● AVAILABLE DATA
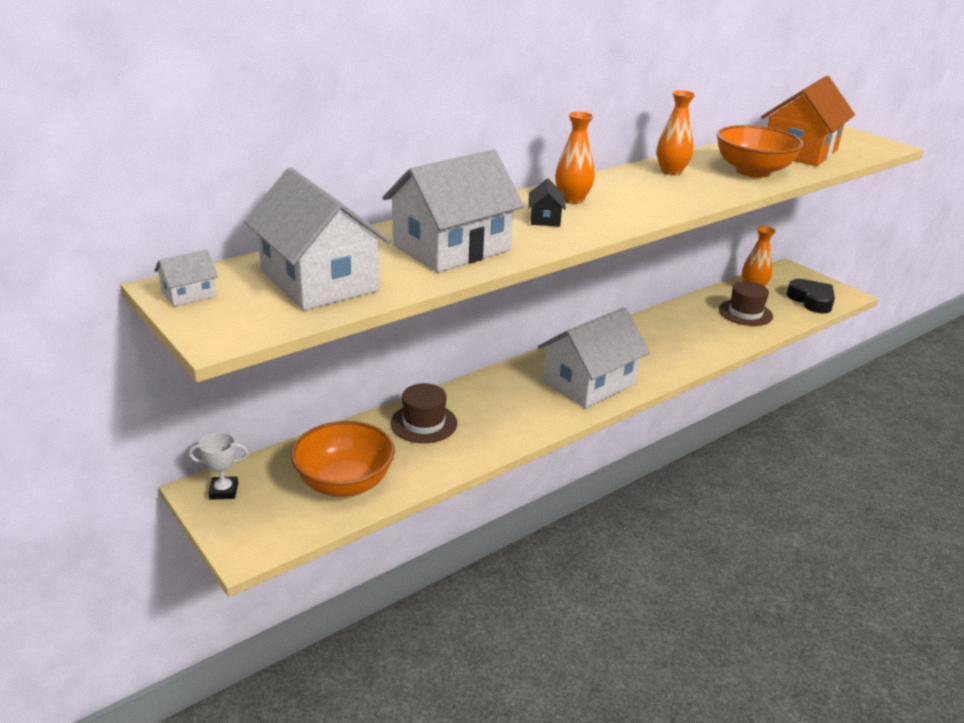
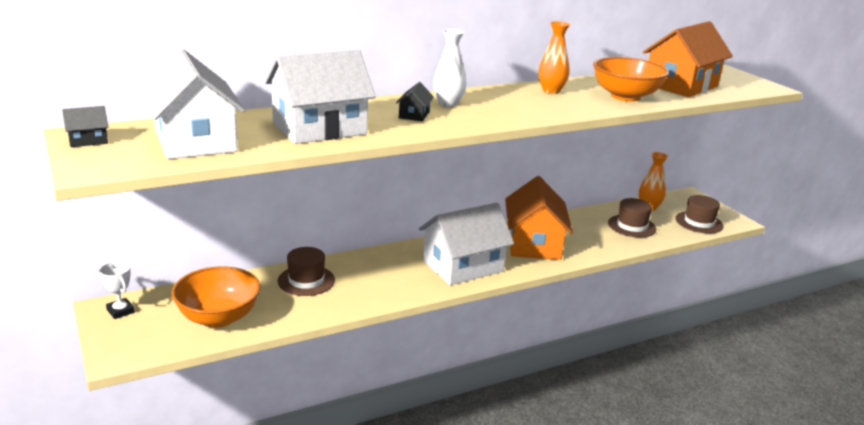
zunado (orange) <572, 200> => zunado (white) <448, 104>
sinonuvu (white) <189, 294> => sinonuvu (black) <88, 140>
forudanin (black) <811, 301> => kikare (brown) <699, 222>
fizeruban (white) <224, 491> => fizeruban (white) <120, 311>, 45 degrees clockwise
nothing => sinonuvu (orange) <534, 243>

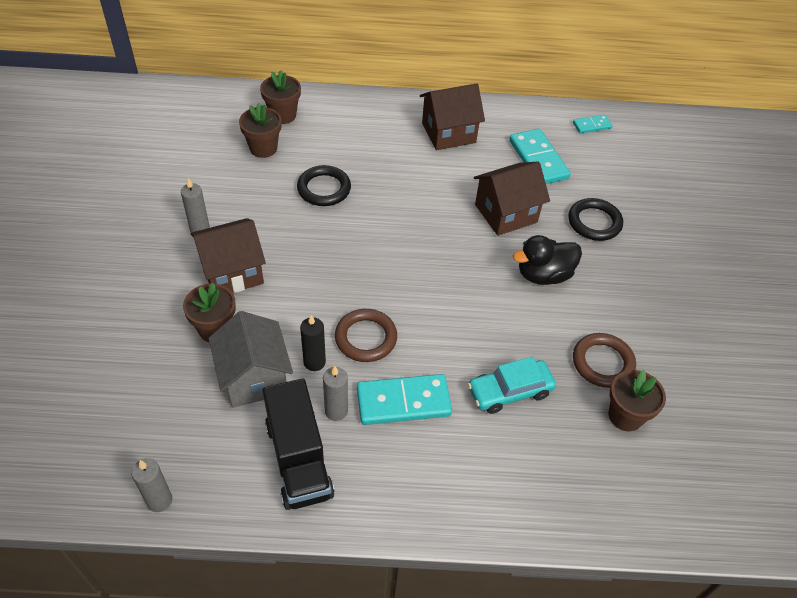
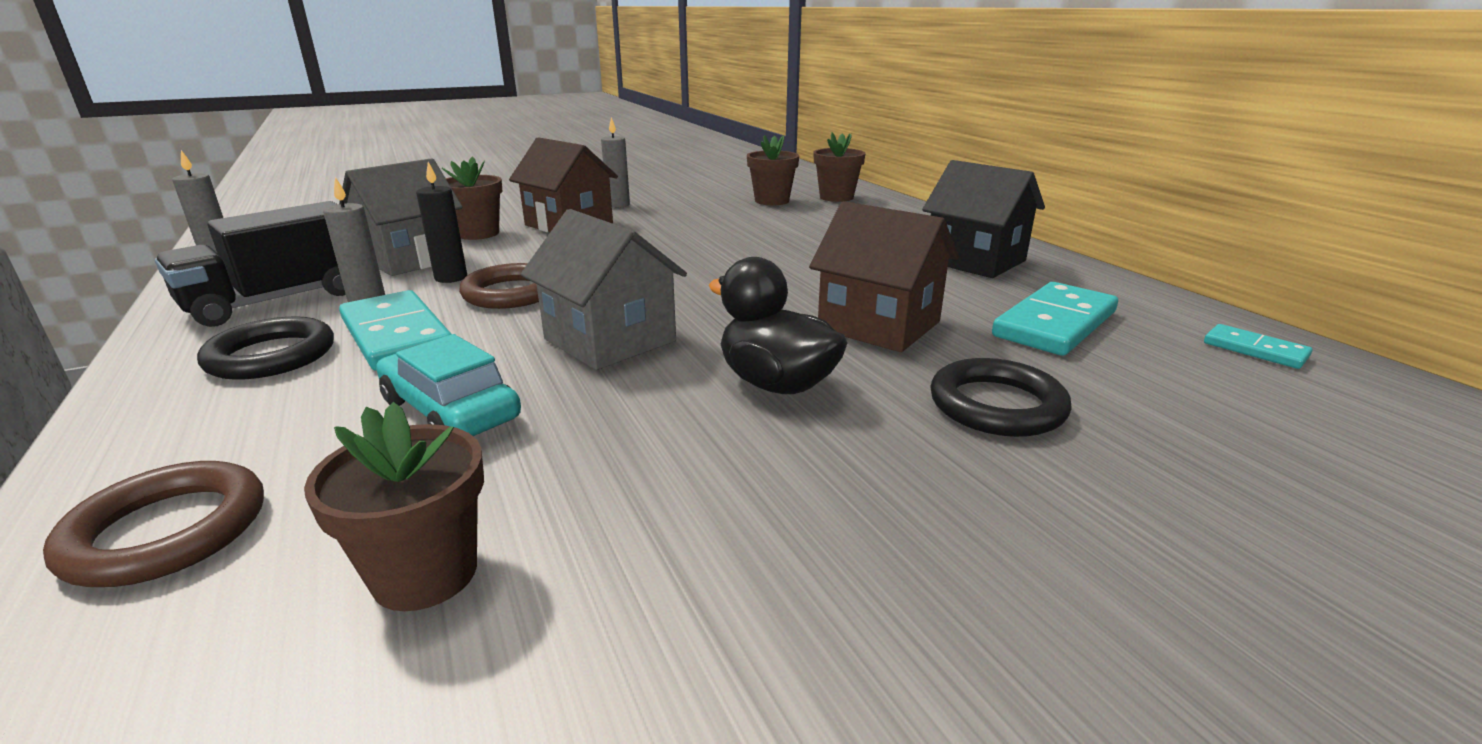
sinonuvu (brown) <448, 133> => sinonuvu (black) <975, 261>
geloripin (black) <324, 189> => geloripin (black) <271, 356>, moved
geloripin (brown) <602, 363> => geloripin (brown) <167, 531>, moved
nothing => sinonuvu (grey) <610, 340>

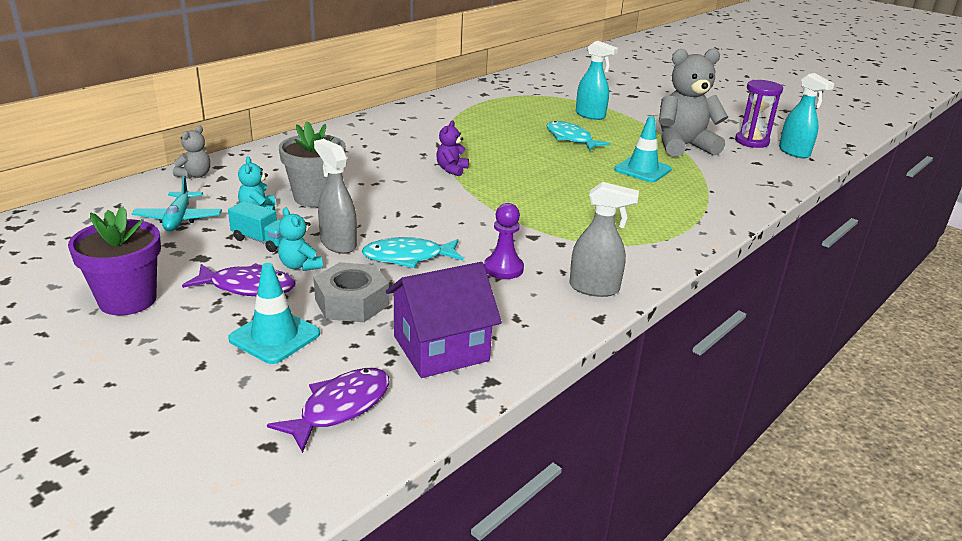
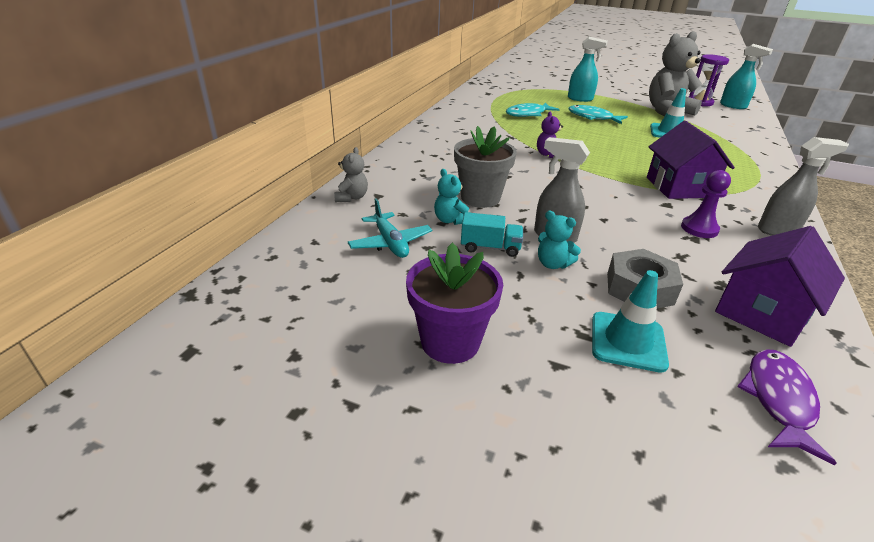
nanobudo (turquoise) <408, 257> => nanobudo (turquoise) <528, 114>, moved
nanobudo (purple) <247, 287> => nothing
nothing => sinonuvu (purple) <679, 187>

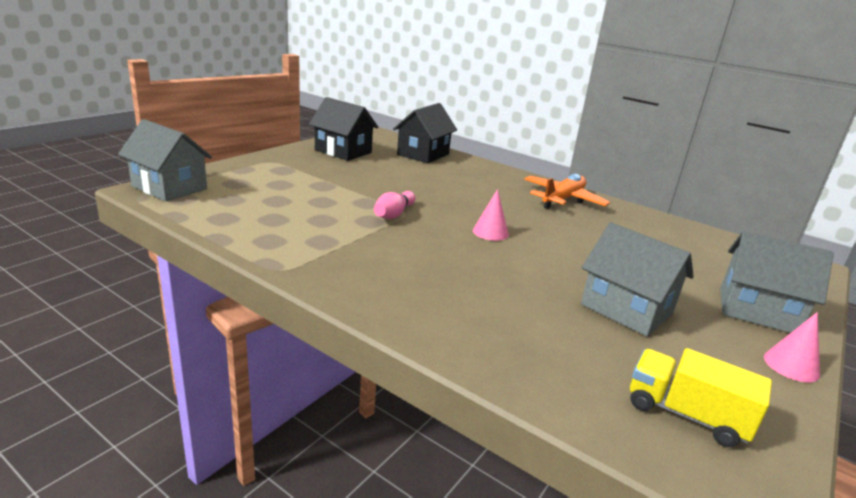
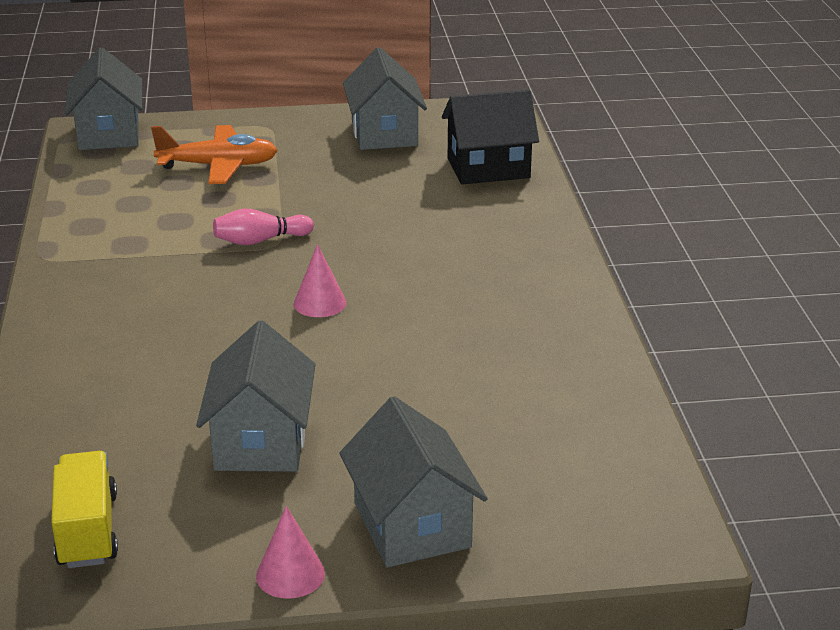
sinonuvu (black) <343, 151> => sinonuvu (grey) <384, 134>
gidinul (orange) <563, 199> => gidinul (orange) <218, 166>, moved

● EXERCISE REQUIREMENTS
In full and without error, repeat the listing above, omitting its images.

● RESPONSE TO THE EXERCISE
zunado (orange) <572, 200> => zunado (white) <448, 104>
sinonuvu (white) <189, 294> => sinonuvu (black) <88, 140>
forudanin (black) <811, 301> => kikare (brown) <699, 222>
fizeruban (white) <224, 491> => fizeruban (white) <120, 311>, 45 degrees clockwise
nothing => sinonuvu (orange) <534, 243>

sinonuvu (brown) <448, 133> => sinonuvu (black) <975, 261>
geloripin (black) <324, 189> => geloripin (black) <271, 356>, moved
geloripin (brown) <602, 363> => geloripin (brown) <167, 531>, moved
nothing => sinonuvu (grey) <610, 340>

nanobudo (turquoise) <408, 257> => nanobudo (turquoise) <528, 114>, moved
nanobudo (purple) <247, 287> => nothing
nothing => sinonuvu (purple) <679, 187>

sinonuvu (black) <343, 151> => sinonuvu (grey) <384, 134>
gidinul (orange) <563, 199> => gidinul (orange) <218, 166>, moved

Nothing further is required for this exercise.